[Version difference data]

++++++

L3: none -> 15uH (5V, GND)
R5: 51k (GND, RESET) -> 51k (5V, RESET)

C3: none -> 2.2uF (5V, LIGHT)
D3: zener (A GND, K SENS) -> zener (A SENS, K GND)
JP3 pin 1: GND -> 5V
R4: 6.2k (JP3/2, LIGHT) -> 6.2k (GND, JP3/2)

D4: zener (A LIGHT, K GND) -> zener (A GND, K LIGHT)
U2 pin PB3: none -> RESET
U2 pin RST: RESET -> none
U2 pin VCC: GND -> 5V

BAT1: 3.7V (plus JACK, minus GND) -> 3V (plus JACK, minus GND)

++++++

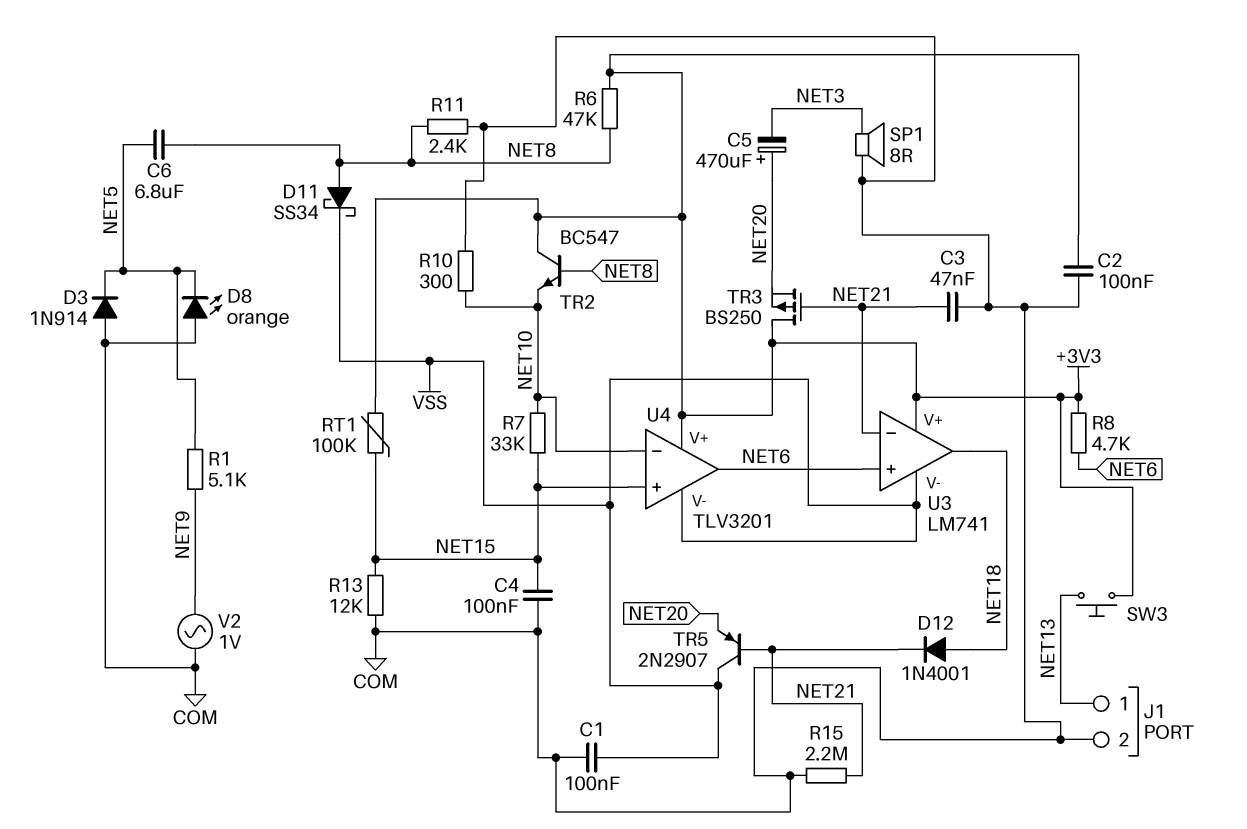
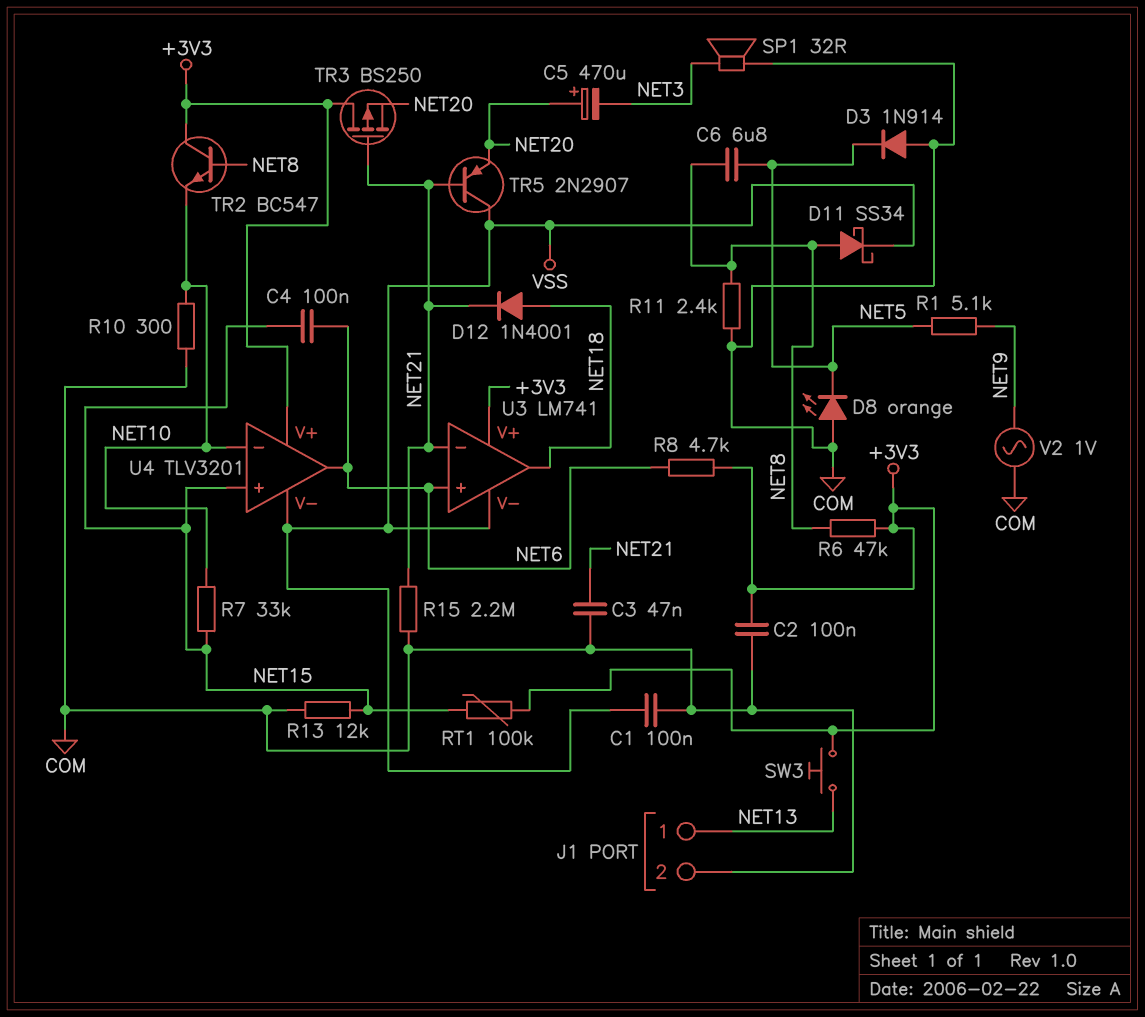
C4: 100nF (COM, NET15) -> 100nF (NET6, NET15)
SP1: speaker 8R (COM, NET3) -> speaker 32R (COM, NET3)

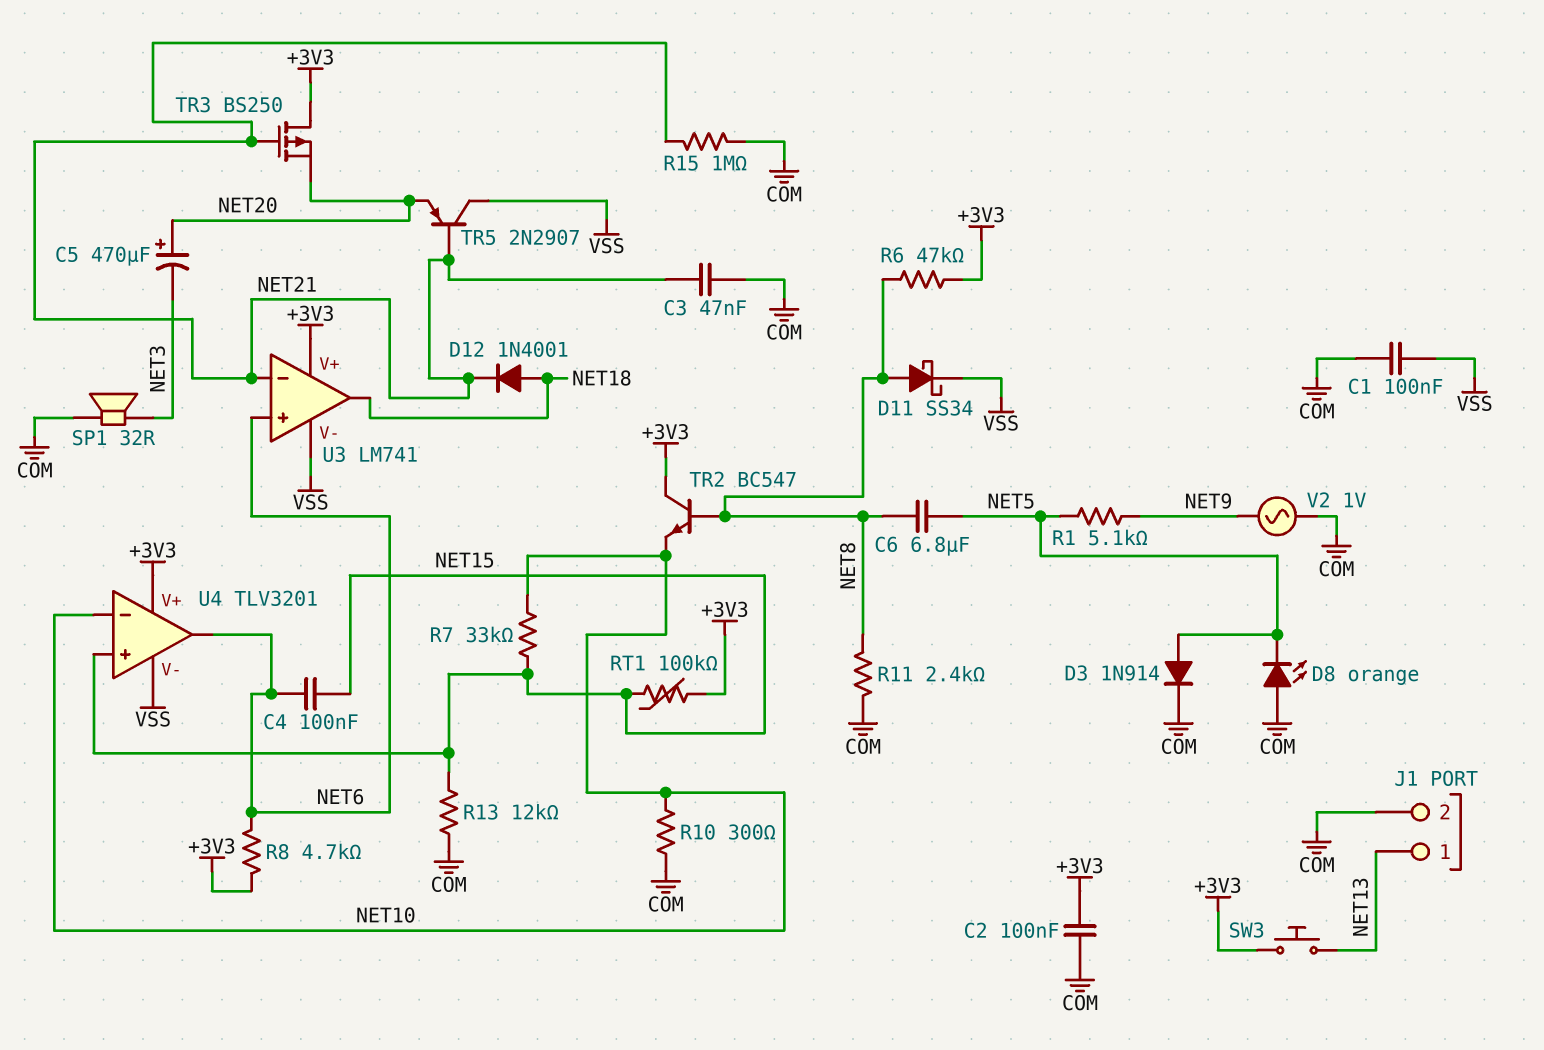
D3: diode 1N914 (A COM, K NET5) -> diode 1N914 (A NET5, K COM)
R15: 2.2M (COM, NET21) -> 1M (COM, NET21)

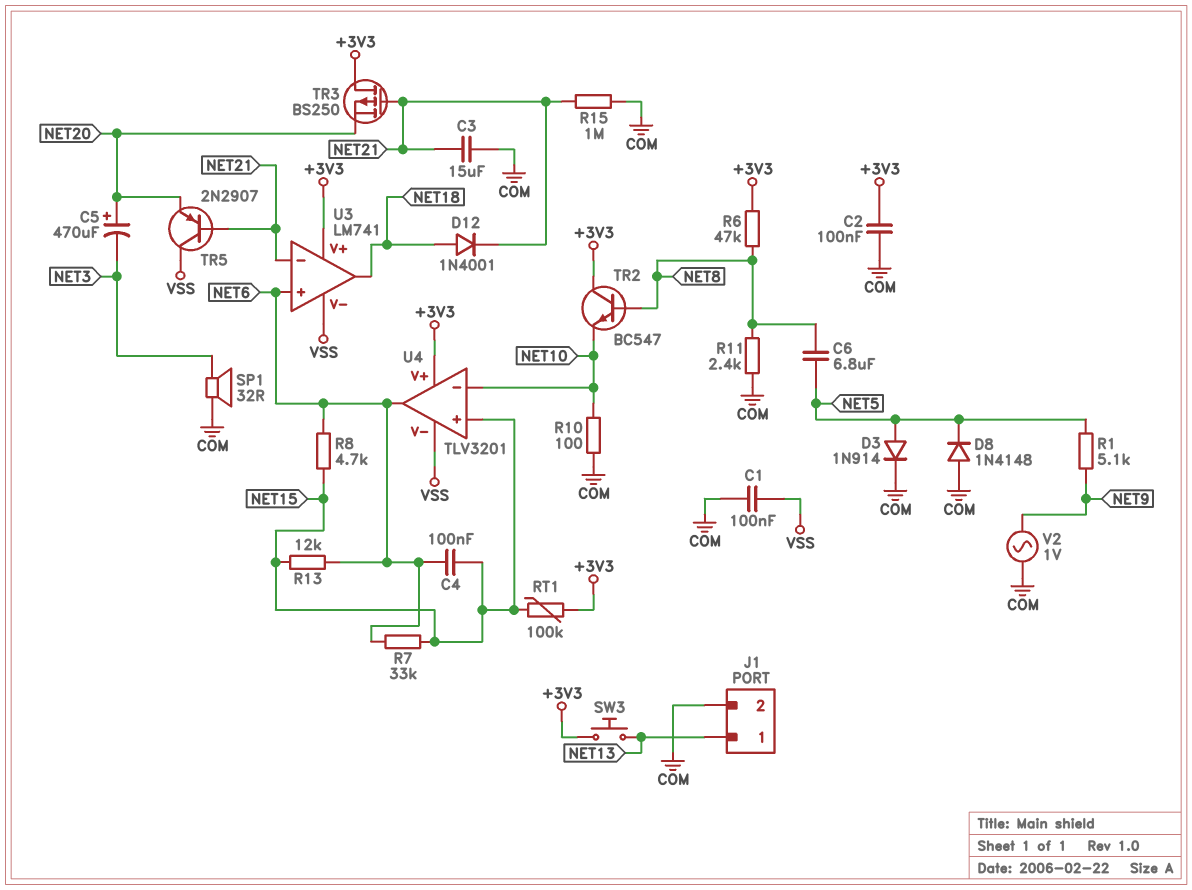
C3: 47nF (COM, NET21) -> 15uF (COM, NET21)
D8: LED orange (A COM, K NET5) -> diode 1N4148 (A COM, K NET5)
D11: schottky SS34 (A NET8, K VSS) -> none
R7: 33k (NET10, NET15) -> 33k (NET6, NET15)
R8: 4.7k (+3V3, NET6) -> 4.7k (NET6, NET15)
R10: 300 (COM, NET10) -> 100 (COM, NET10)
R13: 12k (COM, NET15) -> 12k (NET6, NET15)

++++++

**What to produce:**
In how many lines of the records does the word "diode" occur? Reply with the number only.

**Answer below:**
2